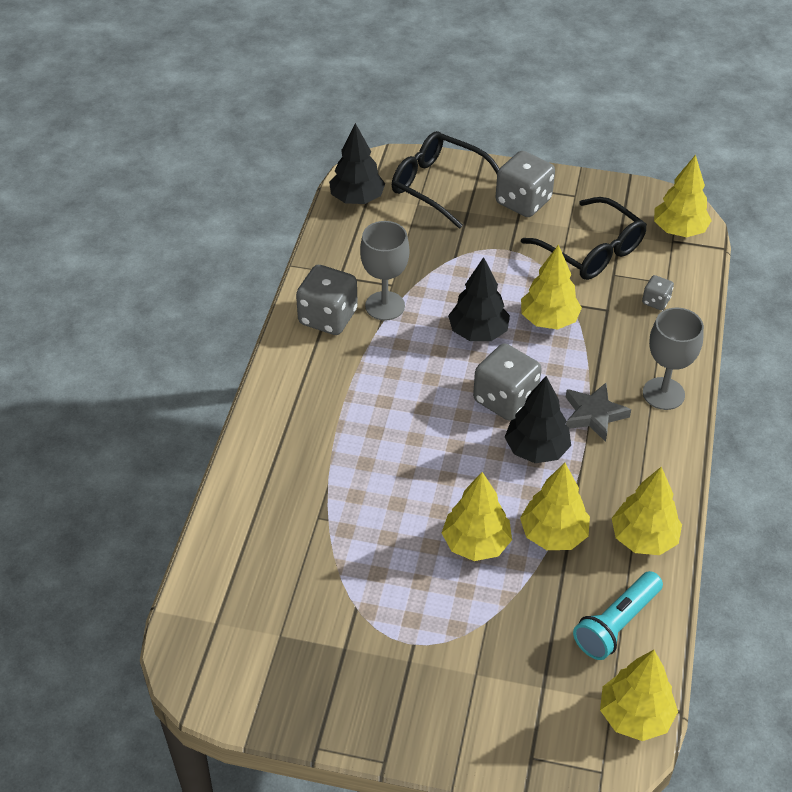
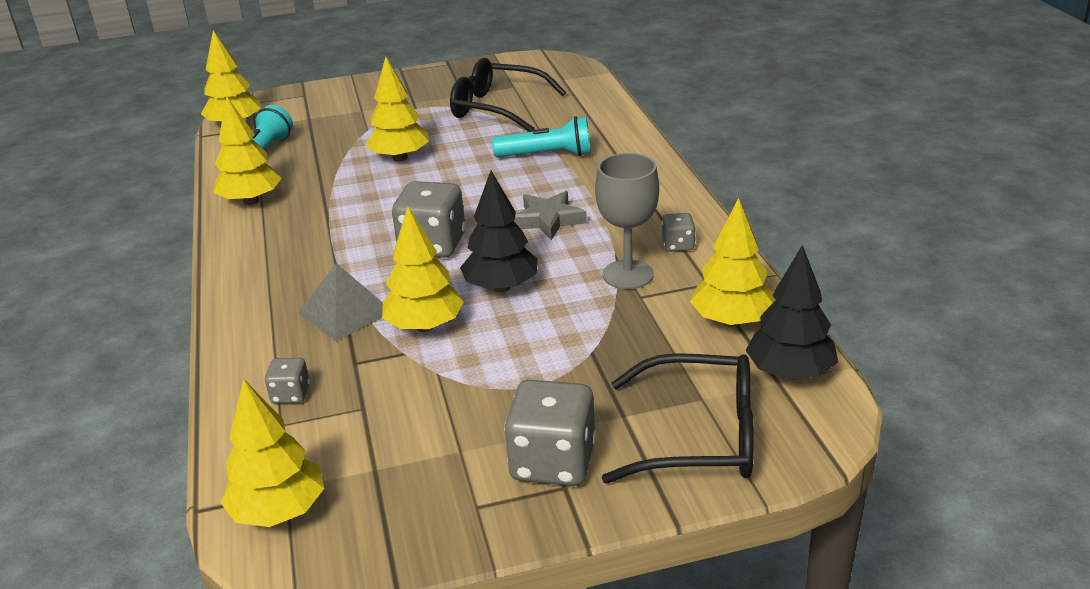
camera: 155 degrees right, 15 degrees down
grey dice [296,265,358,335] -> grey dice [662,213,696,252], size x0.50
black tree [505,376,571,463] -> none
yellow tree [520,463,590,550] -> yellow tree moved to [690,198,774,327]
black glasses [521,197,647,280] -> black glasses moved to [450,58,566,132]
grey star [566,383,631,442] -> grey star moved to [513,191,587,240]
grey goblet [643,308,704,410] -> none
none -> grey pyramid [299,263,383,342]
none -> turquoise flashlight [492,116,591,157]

--

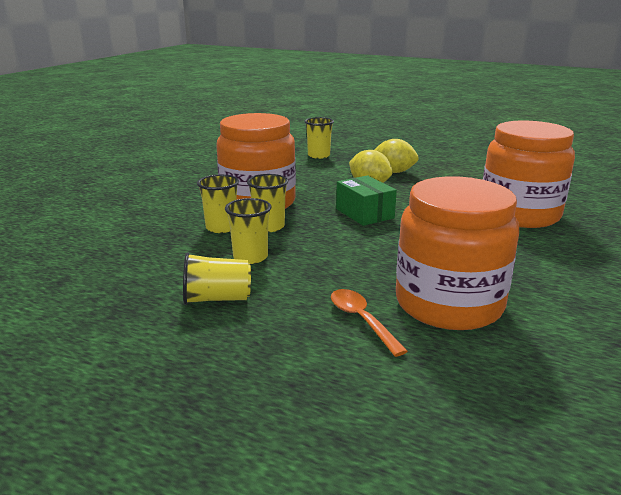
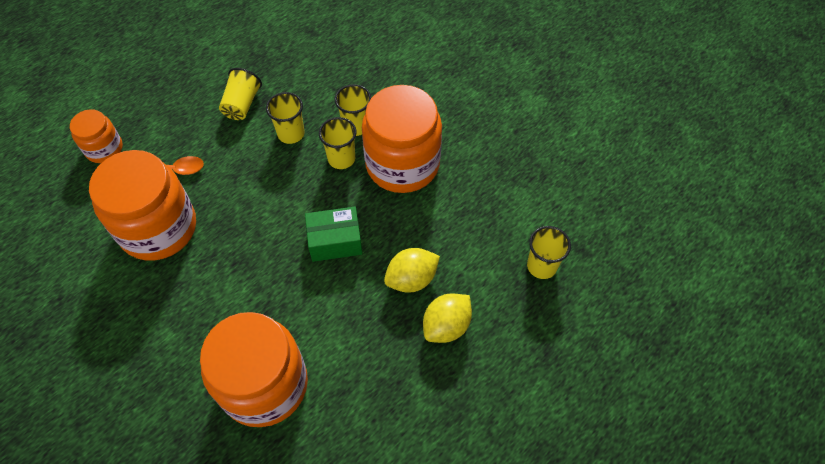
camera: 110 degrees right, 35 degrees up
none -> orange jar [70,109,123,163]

...

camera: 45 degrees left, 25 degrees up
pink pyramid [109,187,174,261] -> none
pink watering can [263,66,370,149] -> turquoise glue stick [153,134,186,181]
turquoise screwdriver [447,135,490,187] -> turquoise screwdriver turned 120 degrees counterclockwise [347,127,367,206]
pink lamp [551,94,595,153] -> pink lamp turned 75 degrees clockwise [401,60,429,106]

Exercise | The line above containing "none -> grey pyramid [299,263,383,342]", the line containing "none -> turquoise", and every line between them are to be transcribed exactly; no other line is wanted.

Written solution |
none -> grey pyramid [299,263,383,342]
none -> turquoise flashlight [492,116,591,157]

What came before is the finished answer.